Would you please copy each line below that includes the string "minus"?

> _DATA PROVIDED_:
········

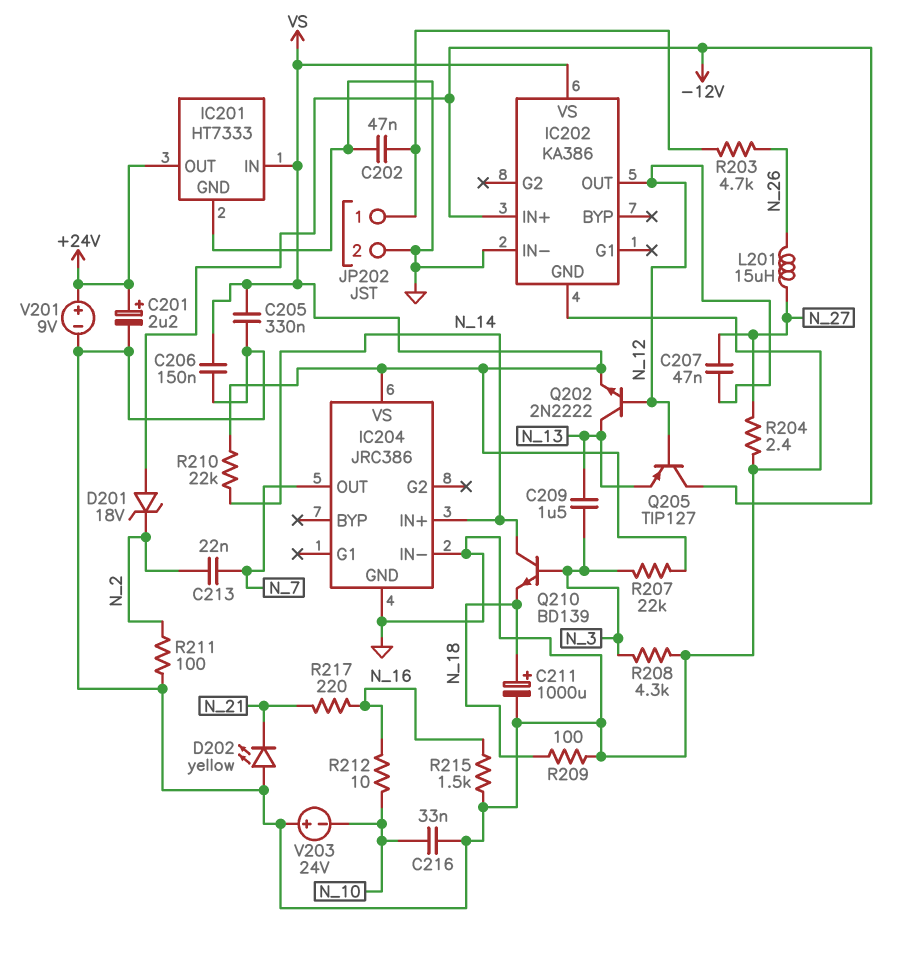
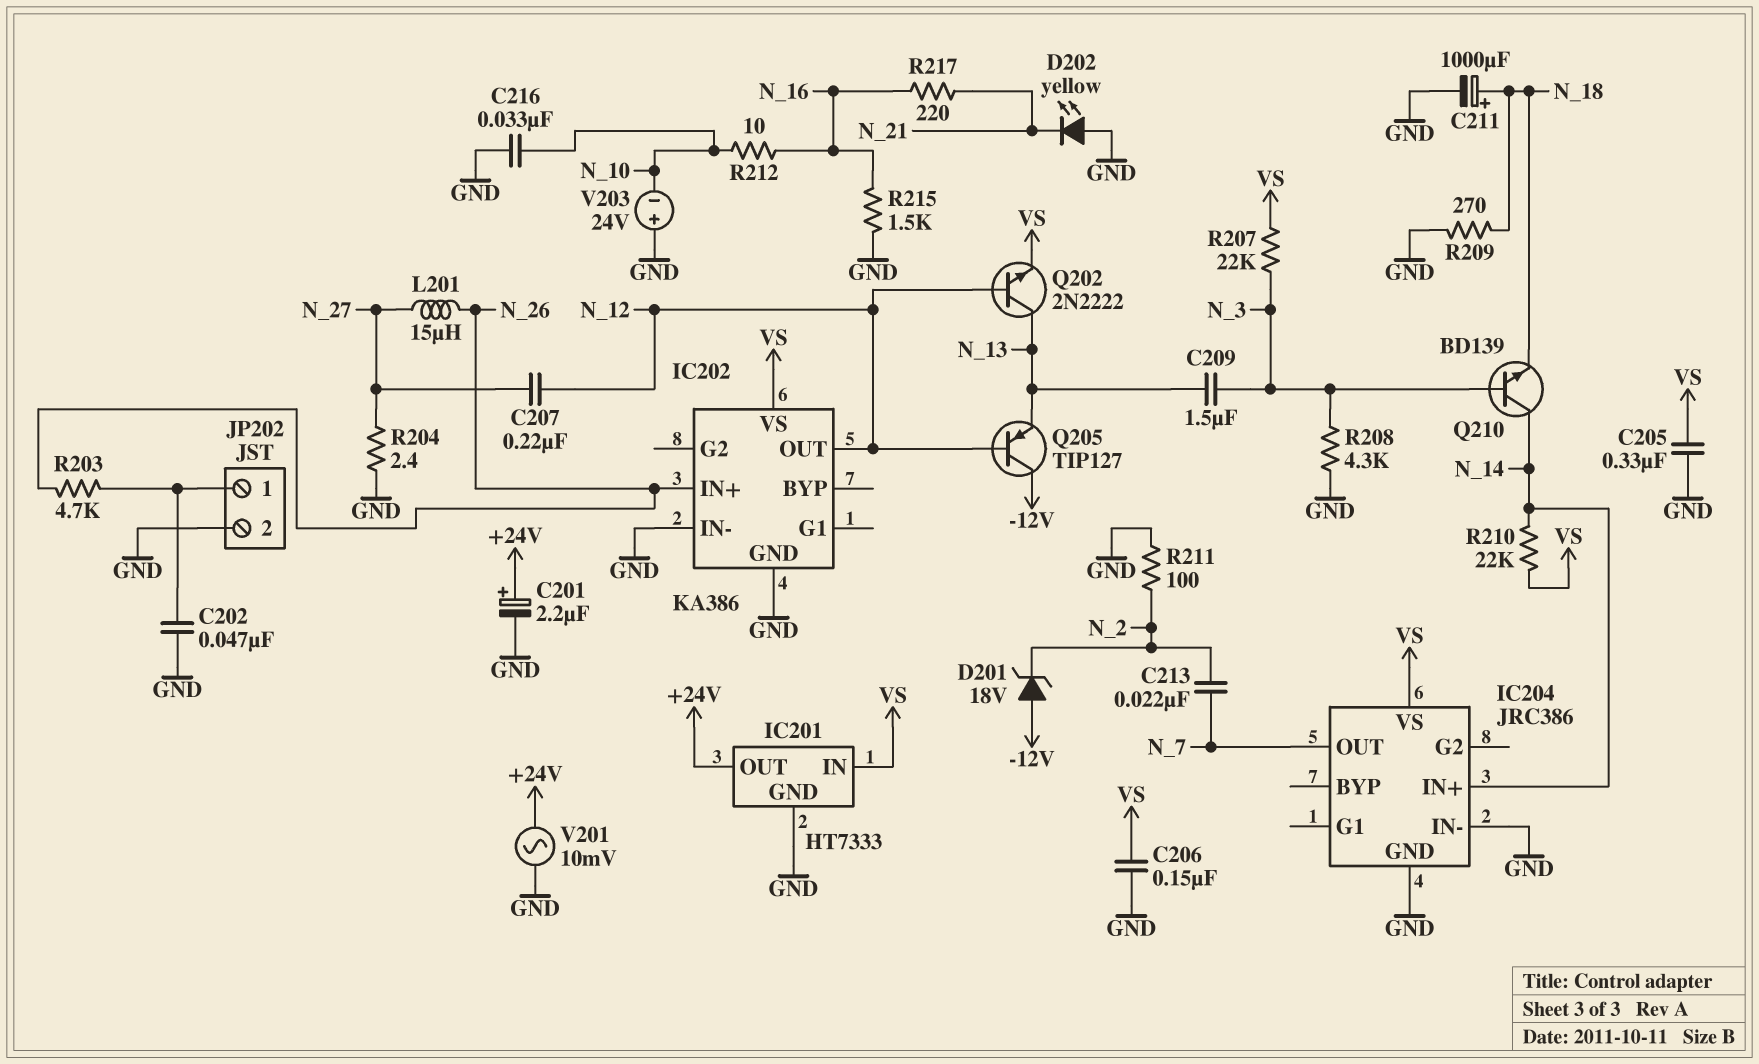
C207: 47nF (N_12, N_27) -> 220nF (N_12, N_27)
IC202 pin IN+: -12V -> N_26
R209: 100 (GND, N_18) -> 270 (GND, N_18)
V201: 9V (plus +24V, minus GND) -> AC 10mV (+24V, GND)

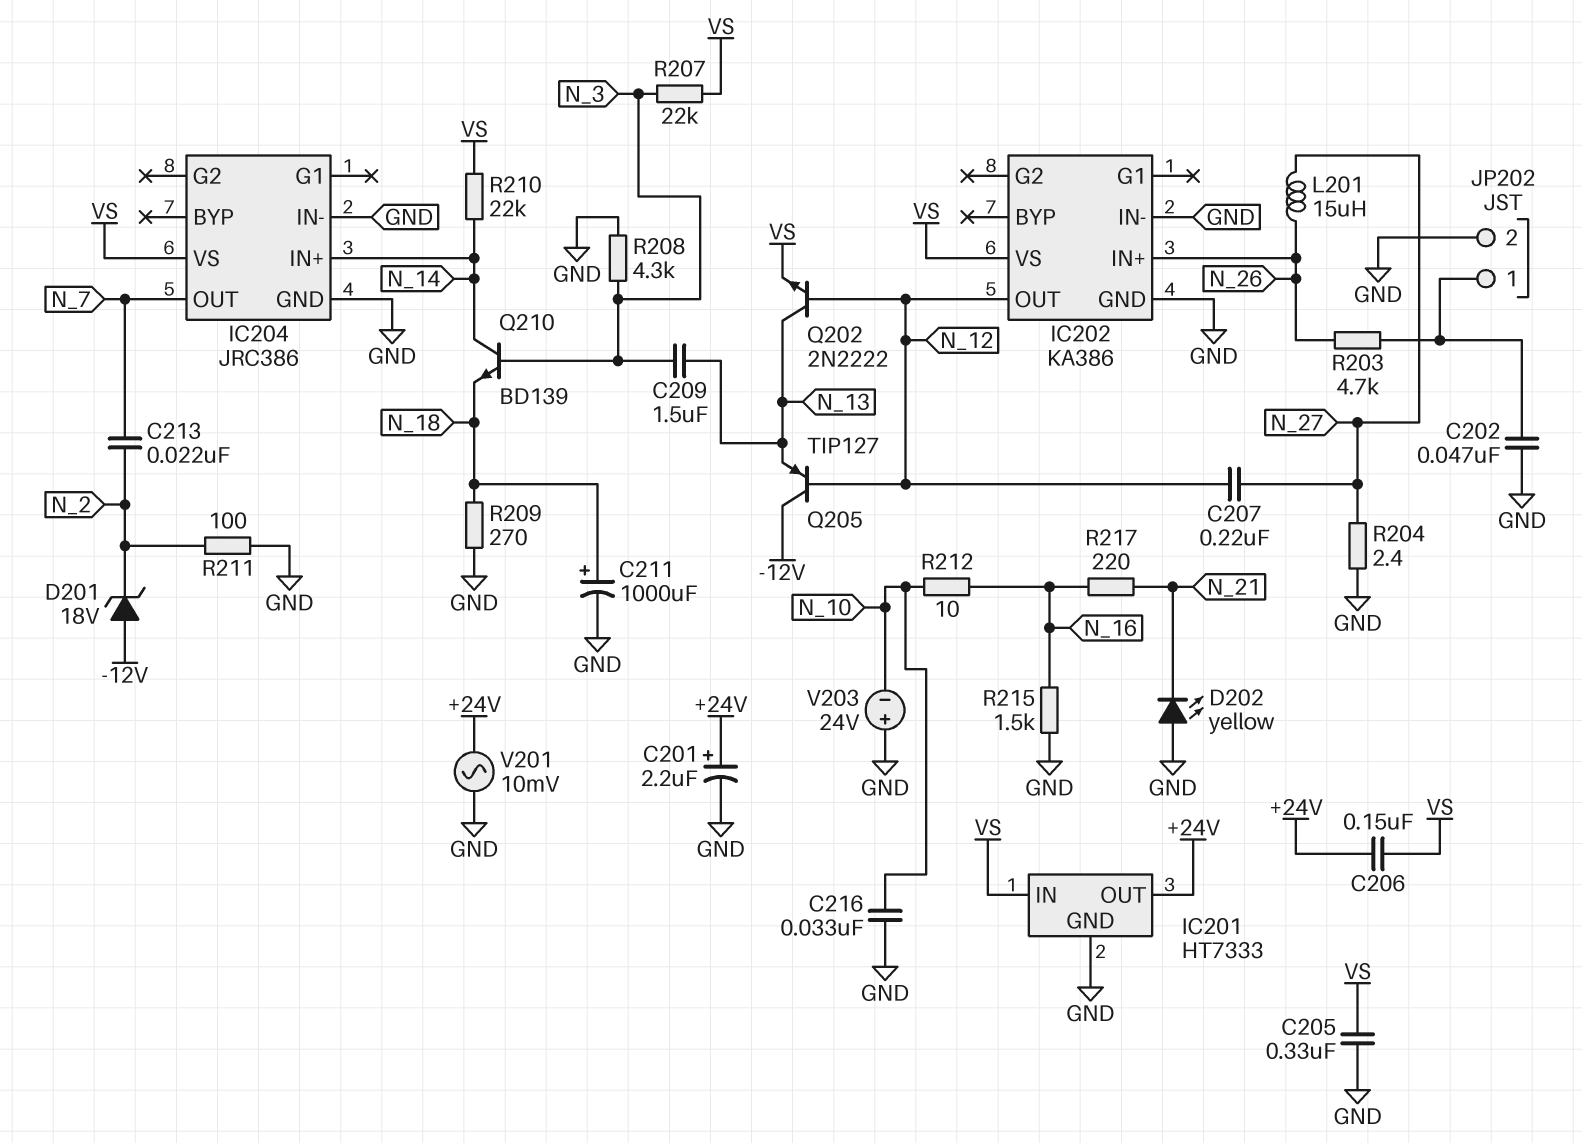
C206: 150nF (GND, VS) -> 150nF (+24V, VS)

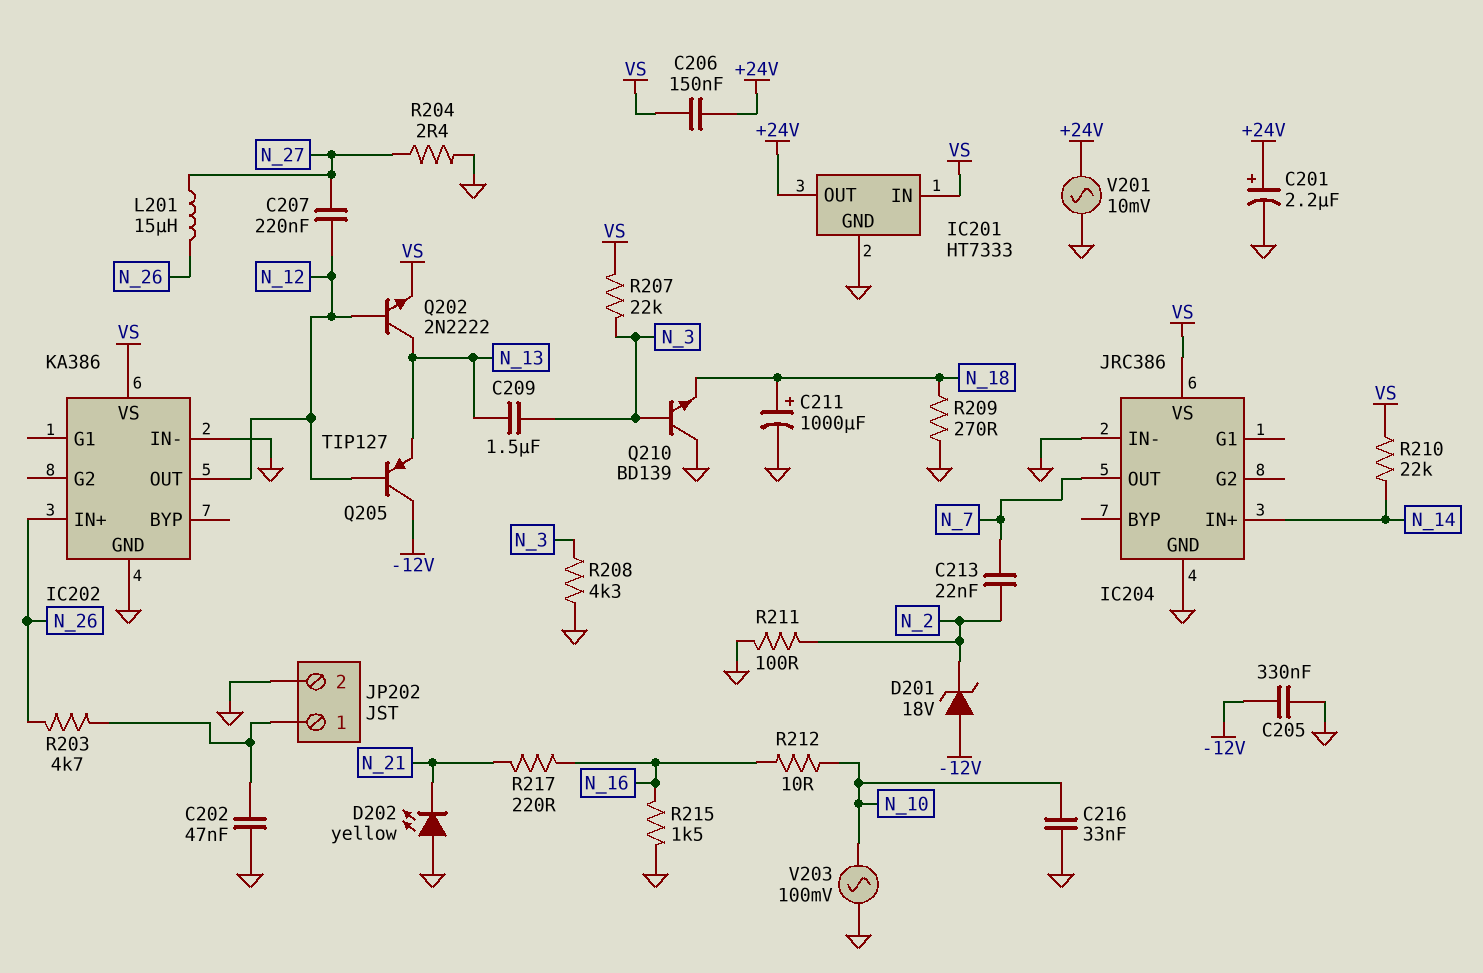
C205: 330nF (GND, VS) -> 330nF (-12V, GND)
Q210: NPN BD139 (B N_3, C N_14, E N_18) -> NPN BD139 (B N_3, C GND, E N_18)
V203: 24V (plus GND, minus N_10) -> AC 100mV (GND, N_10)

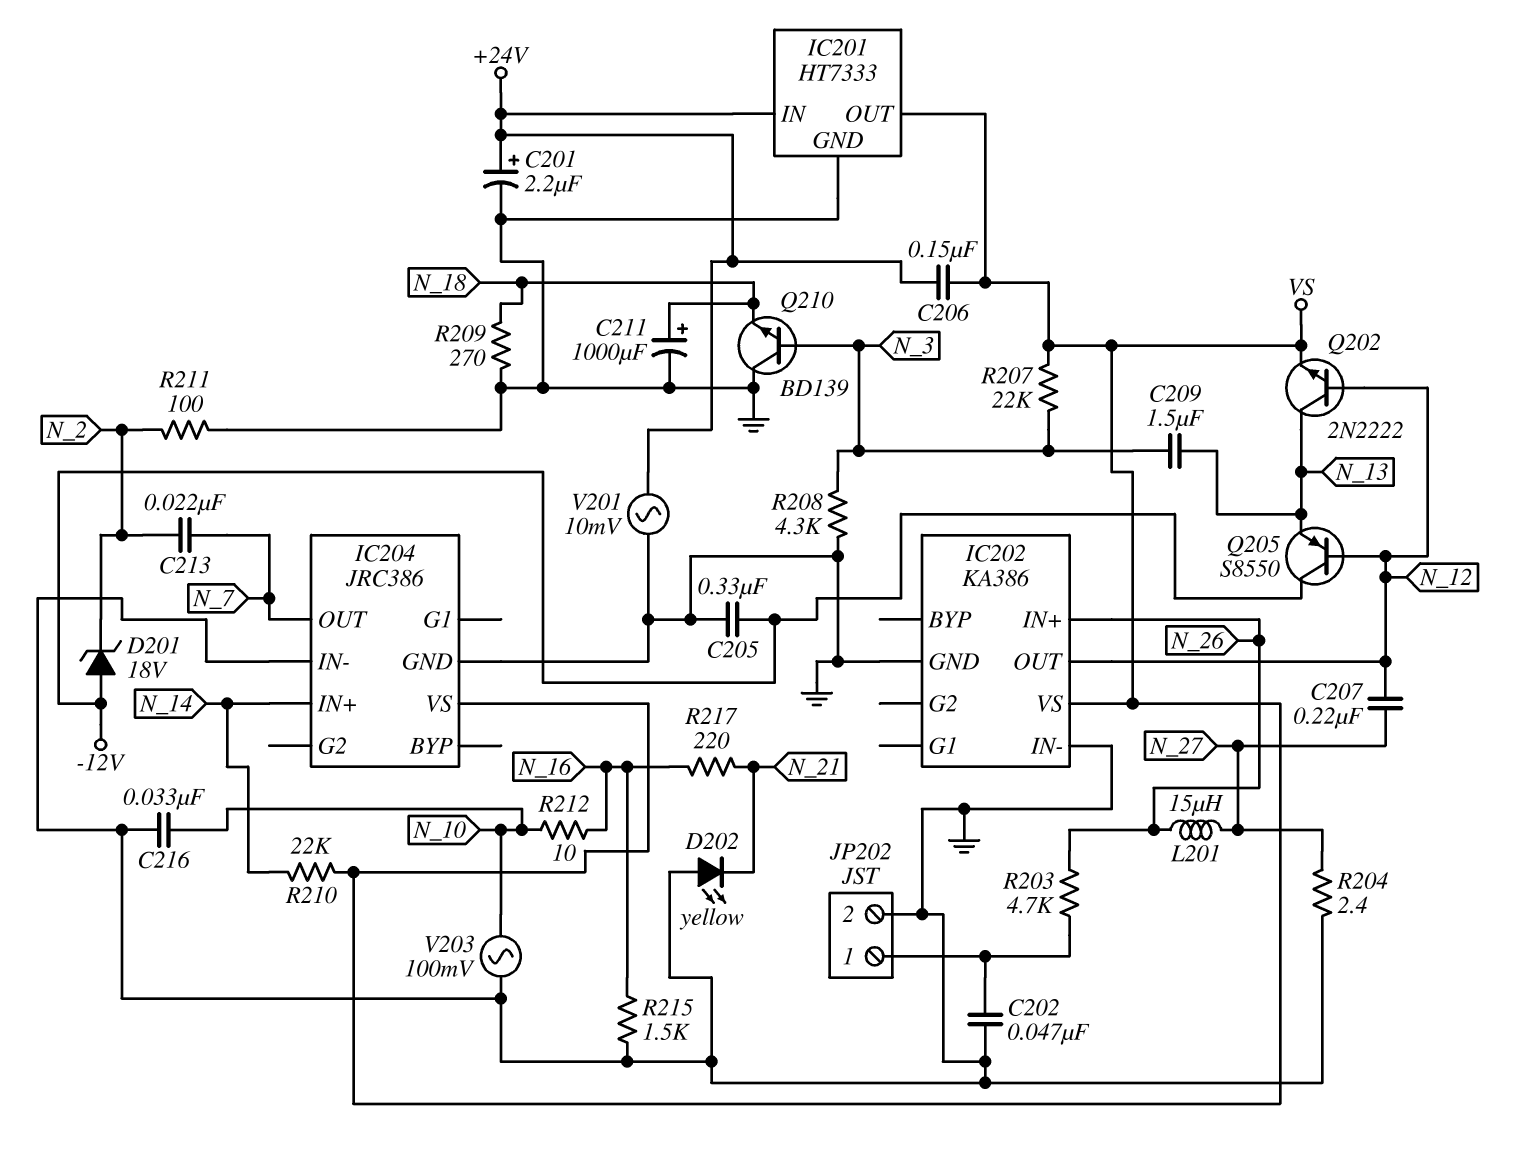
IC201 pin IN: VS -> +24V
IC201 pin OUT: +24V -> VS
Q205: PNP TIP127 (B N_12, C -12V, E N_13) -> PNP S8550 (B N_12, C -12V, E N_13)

········

> _EXERCISE OUTPUT_:
V201: 9V (plus +24V, minus GND) -> AC 10mV (+24V, GND)
V203: 24V (plus GND, minus N_10) -> AC 100mV (GND, N_10)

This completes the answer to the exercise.